Requirement »
Take the listing below and print exactly the lines starting at the line containing "gray star: (601, 172) -> (804, 209), moved" and ending at the line containing "orange circle: (1186, 383)", both ends included, and no others.

Given data »
>>>
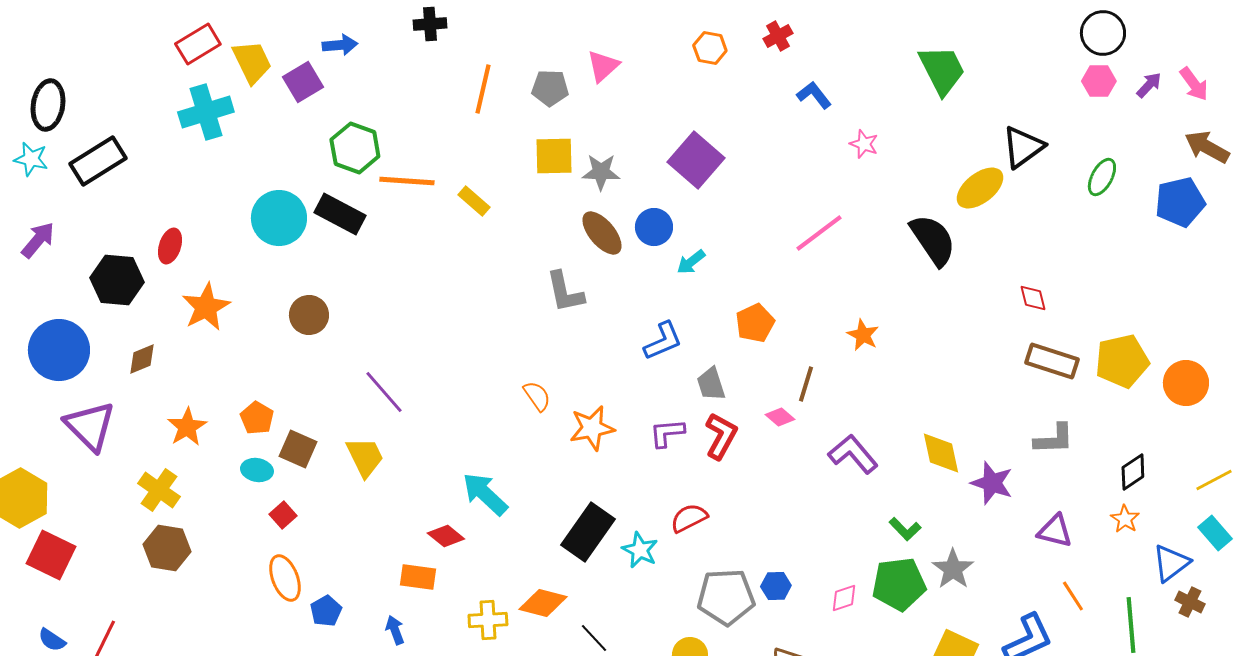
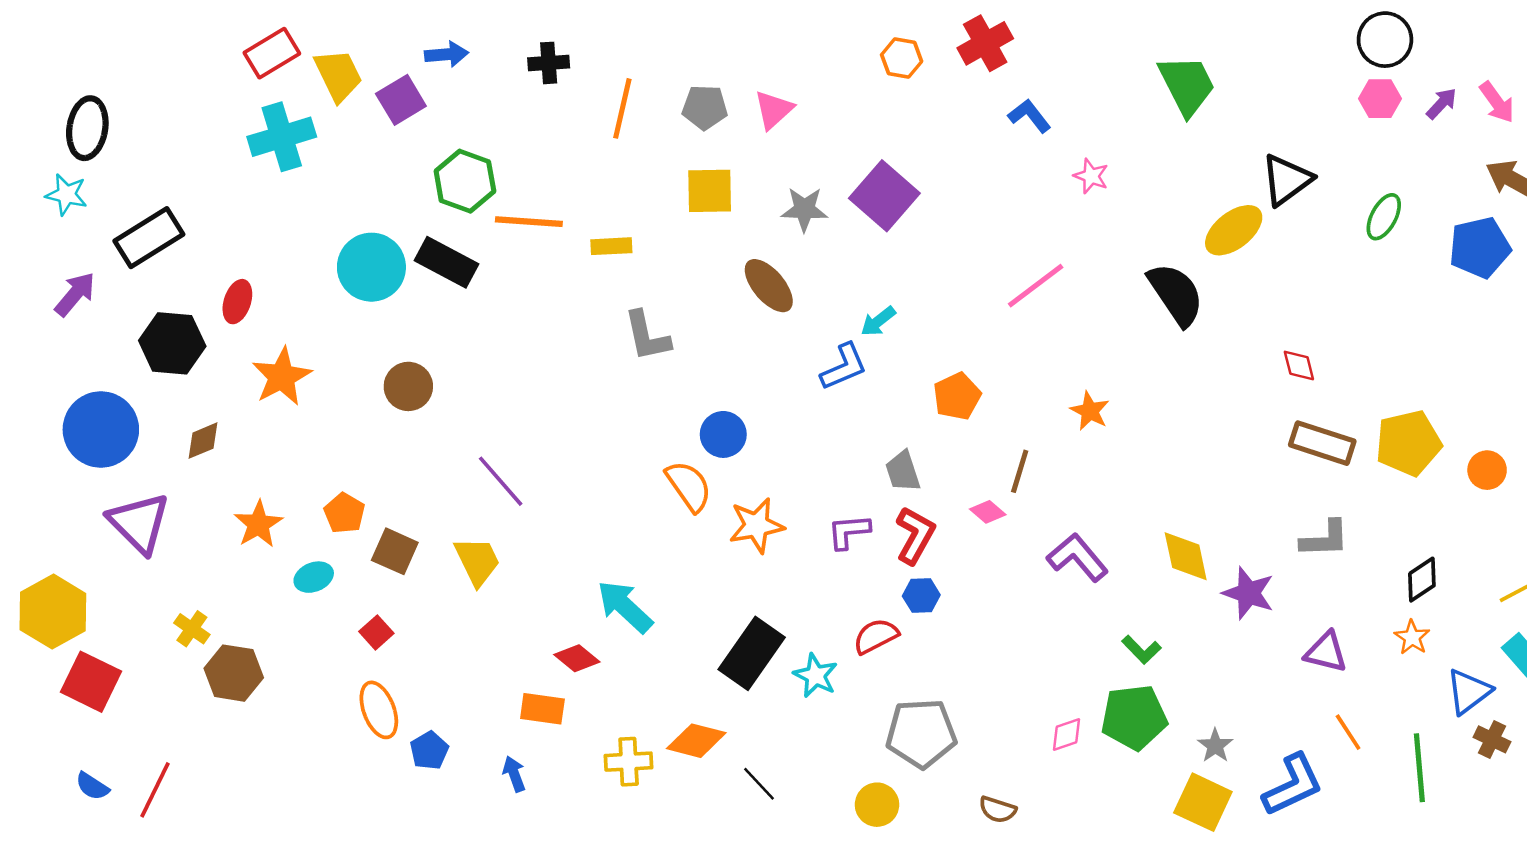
black cross: (430, 24) -> (549, 63), moved
red cross: (778, 36) -> (985, 43), size x1.5
pink triangle: (603, 66) -> (774, 110), moved
black rectangle: (98, 161) -> (149, 238), moved
gray star: (601, 172) -> (804, 209), moved
yellow rectangle: (474, 201) -> (611, 246), turned -44
blue circle: (654, 227) -> (723, 434), moved
gray L-shape: (565, 292) -> (647, 336), moved
blue L-shape: (663, 341) -> (844, 367), moved
orange circle: (1186, 383) -> (1487, 470), size x0.7
orange semicircle: (537, 396) -> (689, 486), size x1.4
cyan ellipse: (257, 470) -> (314, 577), moved, turned -32
yellow cross: (159, 490) -> (192, 629), moved, size x0.7
gray star: (953, 569) -> (1215, 746), moved, size x0.7
blue hexagon: (776, 586) -> (921, 596), moved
<<<
Solution for this exercise »
gray star: (601, 172) -> (804, 209), moved
yellow rectangle: (474, 201) -> (611, 246), turned -44
blue circle: (654, 227) -> (723, 434), moved
gray L-shape: (565, 292) -> (647, 336), moved
blue L-shape: (663, 341) -> (844, 367), moved
orange circle: (1186, 383) -> (1487, 470), size x0.7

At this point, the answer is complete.